EXERCISE PROMPT — Set down a true copy of the data, with all pictures left out.

——

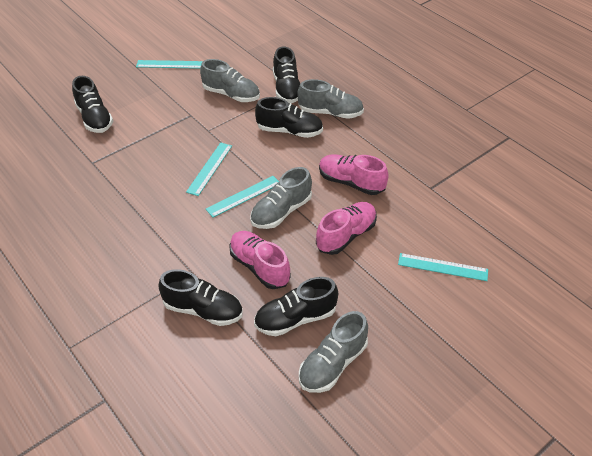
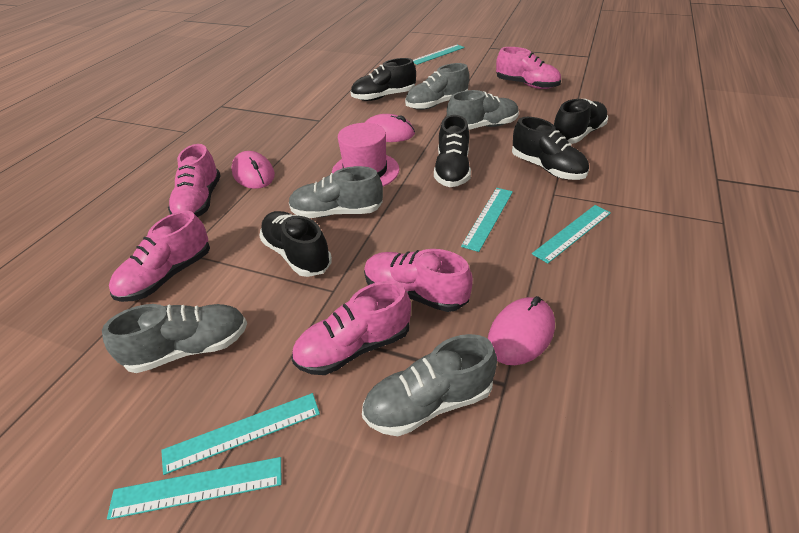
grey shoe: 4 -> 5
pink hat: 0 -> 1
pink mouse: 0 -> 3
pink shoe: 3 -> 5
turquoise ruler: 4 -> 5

——

RESULT OF THE TASK —
grey shoe: 4 -> 5
pink hat: 0 -> 1
pink mouse: 0 -> 3
pink shoe: 3 -> 5
turquoise ruler: 4 -> 5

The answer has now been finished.